*DATA SUPPLIED*:
○ ○ ○ ○

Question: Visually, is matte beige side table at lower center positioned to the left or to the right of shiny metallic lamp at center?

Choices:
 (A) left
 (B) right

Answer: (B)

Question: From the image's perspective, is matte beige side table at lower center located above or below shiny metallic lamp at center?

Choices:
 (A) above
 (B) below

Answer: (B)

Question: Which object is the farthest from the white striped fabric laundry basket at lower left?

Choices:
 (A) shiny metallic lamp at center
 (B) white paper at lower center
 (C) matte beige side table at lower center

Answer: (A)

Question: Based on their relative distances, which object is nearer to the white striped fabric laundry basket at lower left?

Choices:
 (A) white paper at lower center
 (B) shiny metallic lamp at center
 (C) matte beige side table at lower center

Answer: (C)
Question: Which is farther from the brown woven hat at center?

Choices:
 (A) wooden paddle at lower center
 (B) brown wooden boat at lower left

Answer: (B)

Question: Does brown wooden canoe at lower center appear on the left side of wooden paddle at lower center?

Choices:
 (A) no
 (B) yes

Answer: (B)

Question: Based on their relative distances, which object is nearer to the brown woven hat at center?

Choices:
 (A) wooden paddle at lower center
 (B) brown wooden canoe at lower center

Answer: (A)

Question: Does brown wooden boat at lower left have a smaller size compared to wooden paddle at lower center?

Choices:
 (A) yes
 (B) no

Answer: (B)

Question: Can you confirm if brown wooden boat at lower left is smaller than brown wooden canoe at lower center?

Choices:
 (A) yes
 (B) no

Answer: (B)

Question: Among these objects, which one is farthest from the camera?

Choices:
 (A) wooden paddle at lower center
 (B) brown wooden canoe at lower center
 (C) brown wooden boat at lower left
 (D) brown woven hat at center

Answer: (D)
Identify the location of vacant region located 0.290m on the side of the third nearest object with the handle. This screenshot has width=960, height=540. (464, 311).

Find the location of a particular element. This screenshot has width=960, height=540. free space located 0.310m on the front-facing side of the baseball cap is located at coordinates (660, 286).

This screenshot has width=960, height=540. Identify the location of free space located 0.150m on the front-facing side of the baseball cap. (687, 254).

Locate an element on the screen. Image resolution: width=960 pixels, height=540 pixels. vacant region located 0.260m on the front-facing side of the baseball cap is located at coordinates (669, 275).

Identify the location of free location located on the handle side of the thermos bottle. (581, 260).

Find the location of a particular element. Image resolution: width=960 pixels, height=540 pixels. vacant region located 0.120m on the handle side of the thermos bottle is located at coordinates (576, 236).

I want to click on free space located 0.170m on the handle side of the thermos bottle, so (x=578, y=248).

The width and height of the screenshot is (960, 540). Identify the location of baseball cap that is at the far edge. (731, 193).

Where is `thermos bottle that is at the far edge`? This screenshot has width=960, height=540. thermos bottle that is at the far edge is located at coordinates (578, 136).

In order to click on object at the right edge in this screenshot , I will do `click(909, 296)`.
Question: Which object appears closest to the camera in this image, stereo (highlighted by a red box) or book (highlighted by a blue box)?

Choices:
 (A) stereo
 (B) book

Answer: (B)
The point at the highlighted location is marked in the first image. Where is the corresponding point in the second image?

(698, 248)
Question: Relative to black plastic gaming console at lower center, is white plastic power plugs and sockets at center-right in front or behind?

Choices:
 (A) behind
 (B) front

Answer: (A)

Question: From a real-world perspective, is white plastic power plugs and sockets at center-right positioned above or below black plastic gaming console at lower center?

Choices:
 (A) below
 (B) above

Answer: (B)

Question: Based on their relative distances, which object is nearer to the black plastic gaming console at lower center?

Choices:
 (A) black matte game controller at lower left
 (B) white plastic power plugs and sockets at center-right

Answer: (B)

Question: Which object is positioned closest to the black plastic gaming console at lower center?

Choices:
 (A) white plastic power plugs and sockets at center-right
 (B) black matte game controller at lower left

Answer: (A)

○ ○ ○ ○

*INSTRUCTIONS FOR THE TASK*: Copy out word for word the lines of the listing above, starting with the line that contains "The width and" and continuing through the last line of the listing.

*FINISHED TASK*:
The width and height of the screenshot is (960, 540). Identify the location of baseball cap that is at the far edge. (731, 193).

Where is `thermos bottle that is at the far edge`? This screenshot has width=960, height=540. thermos bottle that is at the far edge is located at coordinates (578, 136).

In order to click on object at the right edge in this screenshot , I will do `click(909, 296)`.
Question: Which object appears closest to the camera in this image, stereo (highlighted by a red box) or book (highlighted by a blue box)?

Choices:
 (A) stereo
 (B) book

Answer: (B)
The point at the highlighted location is marked in the first image. Where is the corresponding point in the second image?

(698, 248)
Question: Relative to black plastic gaming console at lower center, is white plastic power plugs and sockets at center-right in front or behind?

Choices:
 (A) behind
 (B) front

Answer: (A)

Question: From a real-world perspective, is white plastic power plugs and sockets at center-right positioned above or below black plastic gaming console at lower center?

Choices:
 (A) below
 (B) above

Answer: (B)

Question: Based on their relative distances, which object is nearer to the black plastic gaming console at lower center?

Choices:
 (A) black matte game controller at lower left
 (B) white plastic power plugs and sockets at center-right

Answer: (B)

Question: Which object is positioned closest to the black plastic gaming console at lower center?

Choices:
 (A) white plastic power plugs and sockets at center-right
 (B) black matte game controller at lower left

Answer: (A)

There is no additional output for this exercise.